• WHAT TO PRODUCE
Every line of the listing below should come back exactly as written, with no images.

** Opening MATERIAL PROVIDED block **

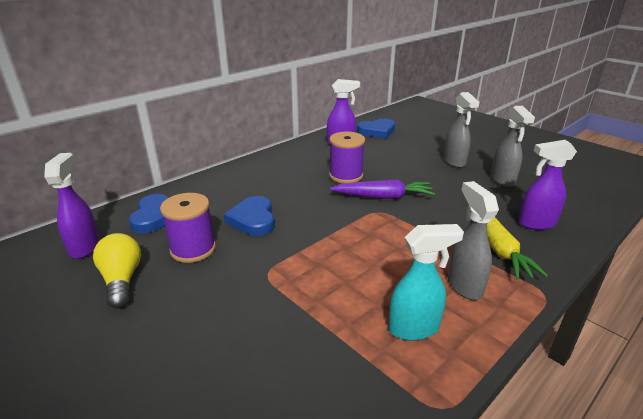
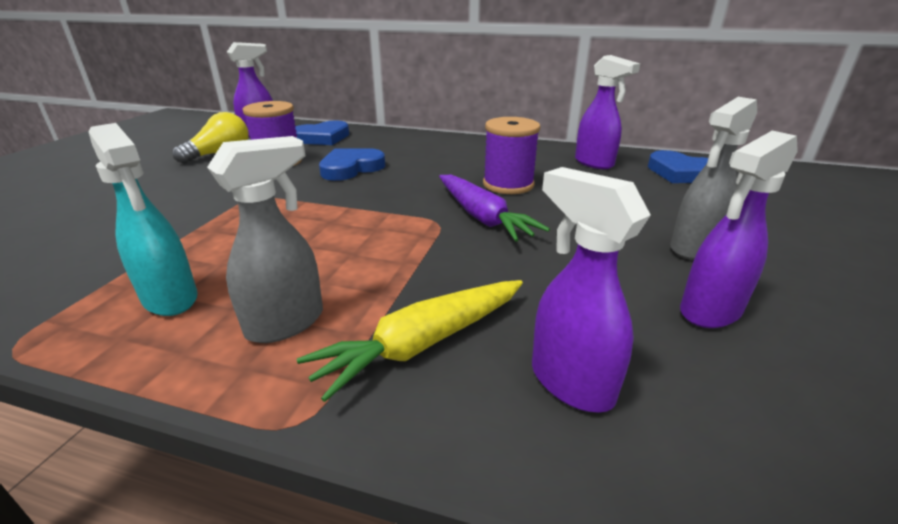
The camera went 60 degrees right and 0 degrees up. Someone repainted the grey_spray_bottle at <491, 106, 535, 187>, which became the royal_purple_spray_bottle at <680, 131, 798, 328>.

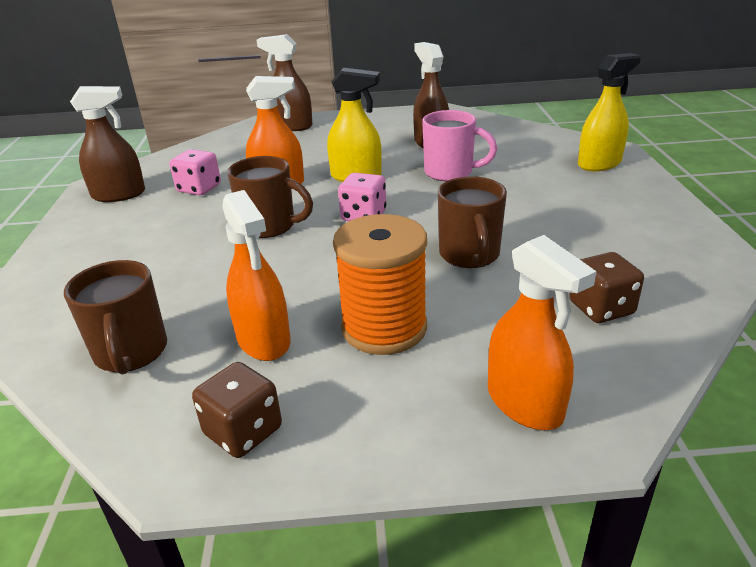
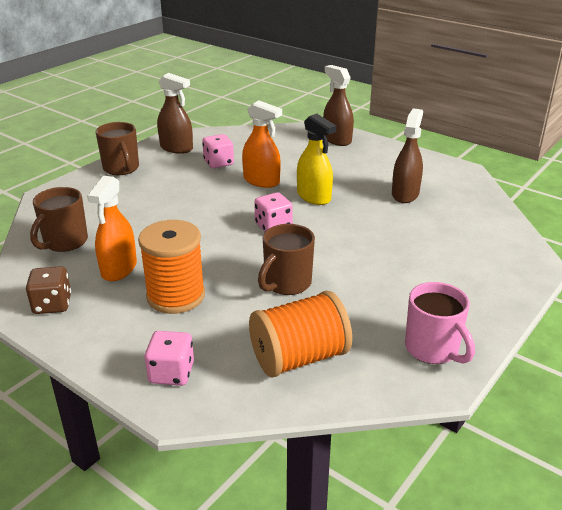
The camera went 40 degrees right and 0 degrees up. Someone carried the dark_brown_mug from <227, 156, 313, 238> to <96, 122, 139, 175>. Someone carried the pink_mug from <422, 110, 497, 181> to <405, 282, 475, 364>. Someone swapped the bright_orange_spray_bottle at <488, 235, 597, 430> for the pink_dice at <145, 331, 194, 386>. Someone swapped the dark_brown_dice at <569, 252, 644, 323> for the bright_orange_reel_of_thread at <249, 291, 352, 378>. Someone took away the bright_yellow_spray_bottle at <578, 53, 641, 171>.

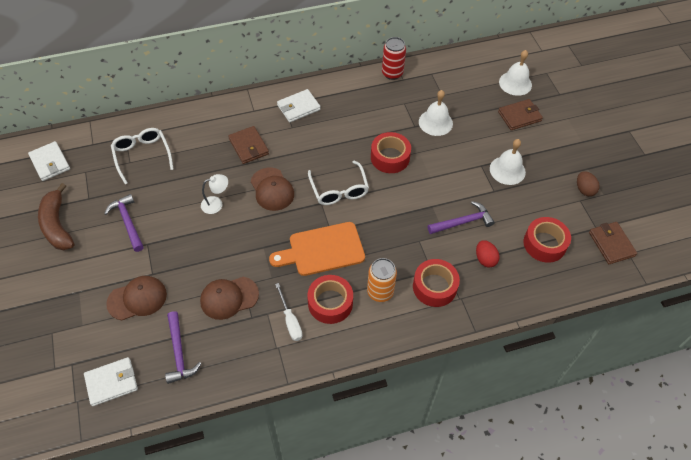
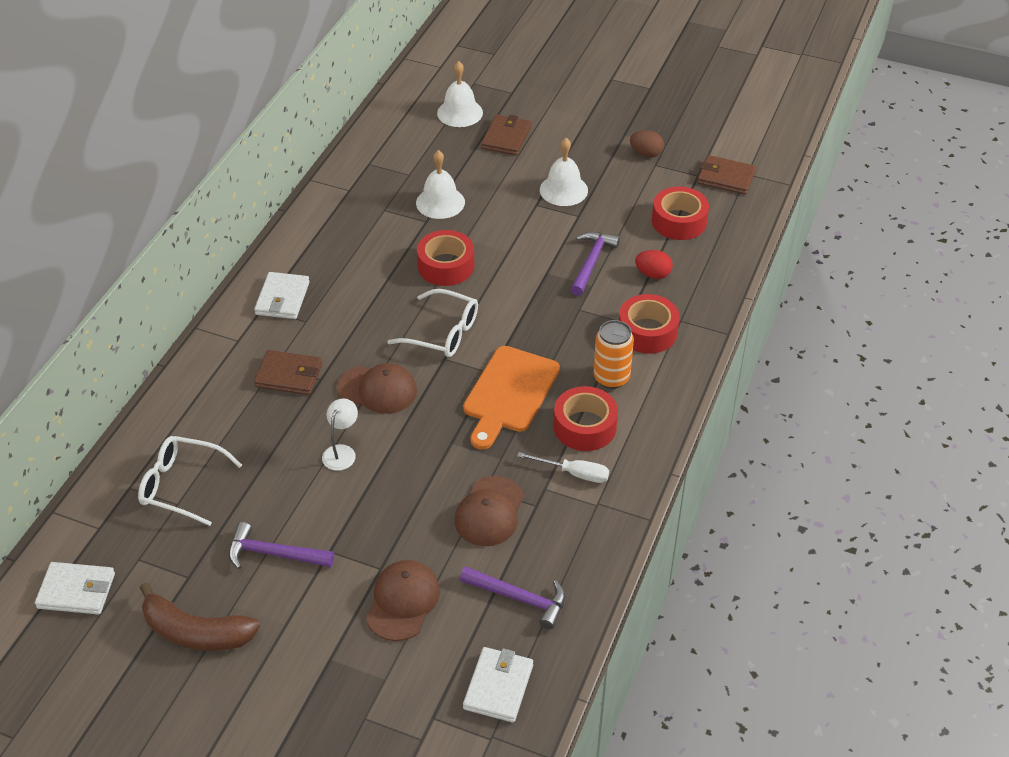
The camera went 50 degrees left and 10 degrees down. Someone took away the scarlet_tin at <382, 37, 406, 80>.

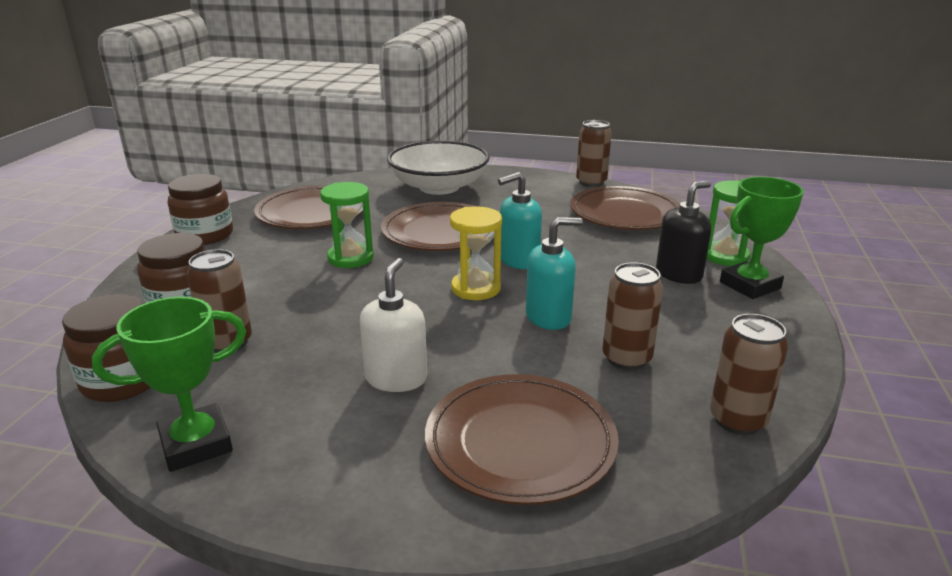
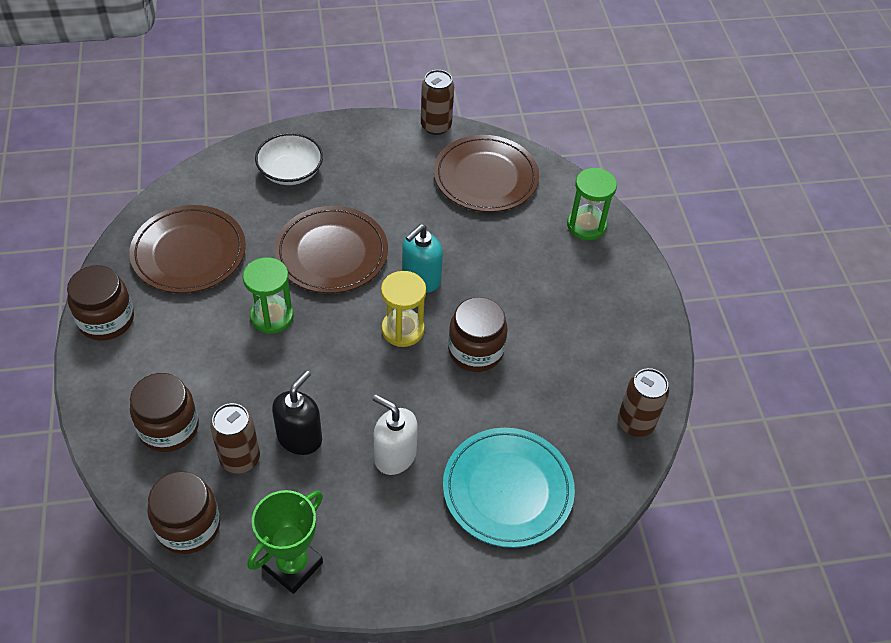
The camera went 25 degrees left and 25 degrees up. Someone rotated the white_soap_pump at <360, 258, 427, 392> by 45 degrees counterclockwise. Someone scaled the white_deep_dish at <387, 141, 490, 195> by 0.63. Someone repainted the dark_brown_flat_dish at <425, 374, 619, 505>, which became the teal_flat_dish at <443, 428, 575, 548>. Someone swapped the teal_soap_pump at <526, 217, 583, 330> for the dark_brown_preserve_jar at <448, 297, 508, 372>. Someone took away the dark_brown_tin at <602, 263, 663, 370>. Someone carried the ebony_soap_pump from <656, 181, 711, 284> to <272, 370, 322, 455>. Someone took away the green_award_cup at <720, 177, 804, 299>.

** Closing MATERIAL PROVIDED block **

• OUTPUT FOR THIS EXERCISE
The camera went 60 degrees right and 0 degrees up. Someone repainted the grey_spray_bottle at <491, 106, 535, 187>, which became the royal_purple_spray_bottle at <680, 131, 798, 328>.

The camera went 40 degrees right and 0 degrees up. Someone carried the dark_brown_mug from <227, 156, 313, 238> to <96, 122, 139, 175>. Someone carried the pink_mug from <422, 110, 497, 181> to <405, 282, 475, 364>. Someone swapped the bright_orange_spray_bottle at <488, 235, 597, 430> for the pink_dice at <145, 331, 194, 386>. Someone swapped the dark_brown_dice at <569, 252, 644, 323> for the bright_orange_reel_of_thread at <249, 291, 352, 378>. Someone took away the bright_yellow_spray_bottle at <578, 53, 641, 171>.

The camera went 50 degrees left and 10 degrees down. Someone took away the scarlet_tin at <382, 37, 406, 80>.

The camera went 25 degrees left and 25 degrees up. Someone rotated the white_soap_pump at <360, 258, 427, 392> by 45 degrees counterclockwise. Someone scaled the white_deep_dish at <387, 141, 490, 195> by 0.63. Someone repainted the dark_brown_flat_dish at <425, 374, 619, 505>, which became the teal_flat_dish at <443, 428, 575, 548>. Someone swapped the teal_soap_pump at <526, 217, 583, 330> for the dark_brown_preserve_jar at <448, 297, 508, 372>. Someone took away the dark_brown_tin at <602, 263, 663, 370>. Someone carried the ebony_soap_pump from <656, 181, 711, 284> to <272, 370, 322, 455>. Someone took away the green_award_cup at <720, 177, 804, 299>.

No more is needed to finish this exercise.